Your instructions:
In the data below, one line contains "226, 460, 278)" and a later one contains "327, 438, 385)". Print both, with every line between them, exactly and alone.
[[ Working data, beginning ]]
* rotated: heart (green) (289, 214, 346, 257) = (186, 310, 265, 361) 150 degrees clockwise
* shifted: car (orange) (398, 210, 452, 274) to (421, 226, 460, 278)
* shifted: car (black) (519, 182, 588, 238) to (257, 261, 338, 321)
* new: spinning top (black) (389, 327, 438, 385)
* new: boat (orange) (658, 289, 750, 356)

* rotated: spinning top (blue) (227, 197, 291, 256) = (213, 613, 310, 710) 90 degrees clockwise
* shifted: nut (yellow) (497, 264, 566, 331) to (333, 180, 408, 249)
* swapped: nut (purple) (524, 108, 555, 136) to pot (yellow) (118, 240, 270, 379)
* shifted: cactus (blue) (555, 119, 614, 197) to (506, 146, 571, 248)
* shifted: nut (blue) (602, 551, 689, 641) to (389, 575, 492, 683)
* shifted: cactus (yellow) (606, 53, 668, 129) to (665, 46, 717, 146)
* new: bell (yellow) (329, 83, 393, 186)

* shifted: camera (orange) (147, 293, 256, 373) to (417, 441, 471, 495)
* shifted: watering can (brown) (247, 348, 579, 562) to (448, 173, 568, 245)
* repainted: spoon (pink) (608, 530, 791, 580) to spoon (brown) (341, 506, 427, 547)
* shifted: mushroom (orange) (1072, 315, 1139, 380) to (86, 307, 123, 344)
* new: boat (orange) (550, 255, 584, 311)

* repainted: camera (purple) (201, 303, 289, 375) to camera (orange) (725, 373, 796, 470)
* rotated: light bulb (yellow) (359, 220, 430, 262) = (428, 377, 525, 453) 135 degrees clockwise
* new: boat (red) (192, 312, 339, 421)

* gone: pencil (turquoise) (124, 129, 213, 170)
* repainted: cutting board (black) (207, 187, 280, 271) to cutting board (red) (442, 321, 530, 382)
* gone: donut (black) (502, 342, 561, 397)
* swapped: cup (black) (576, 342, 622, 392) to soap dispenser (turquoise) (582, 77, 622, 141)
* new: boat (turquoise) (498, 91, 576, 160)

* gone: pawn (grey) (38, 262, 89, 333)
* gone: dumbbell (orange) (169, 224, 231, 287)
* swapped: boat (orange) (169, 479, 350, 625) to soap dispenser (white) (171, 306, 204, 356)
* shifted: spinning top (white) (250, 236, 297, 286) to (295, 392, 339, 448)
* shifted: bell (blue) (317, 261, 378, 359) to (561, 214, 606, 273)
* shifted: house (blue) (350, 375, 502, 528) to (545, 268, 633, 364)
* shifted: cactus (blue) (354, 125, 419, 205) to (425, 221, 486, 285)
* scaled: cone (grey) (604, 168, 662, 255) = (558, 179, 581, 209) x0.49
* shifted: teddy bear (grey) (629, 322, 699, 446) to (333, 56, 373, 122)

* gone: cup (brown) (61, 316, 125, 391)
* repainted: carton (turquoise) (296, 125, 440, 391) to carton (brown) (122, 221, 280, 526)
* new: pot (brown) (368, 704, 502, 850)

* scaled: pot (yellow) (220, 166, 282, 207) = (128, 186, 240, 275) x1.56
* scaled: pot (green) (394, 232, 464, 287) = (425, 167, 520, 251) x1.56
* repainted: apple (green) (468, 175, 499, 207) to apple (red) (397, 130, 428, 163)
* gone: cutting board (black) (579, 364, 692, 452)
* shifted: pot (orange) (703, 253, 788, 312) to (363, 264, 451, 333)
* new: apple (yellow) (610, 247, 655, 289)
[[ Working data, end ]]
Solved problem:
* shifted: car (orange) (398, 210, 452, 274) to (421, 226, 460, 278)
* shifted: car (black) (519, 182, 588, 238) to (257, 261, 338, 321)
* new: spinning top (black) (389, 327, 438, 385)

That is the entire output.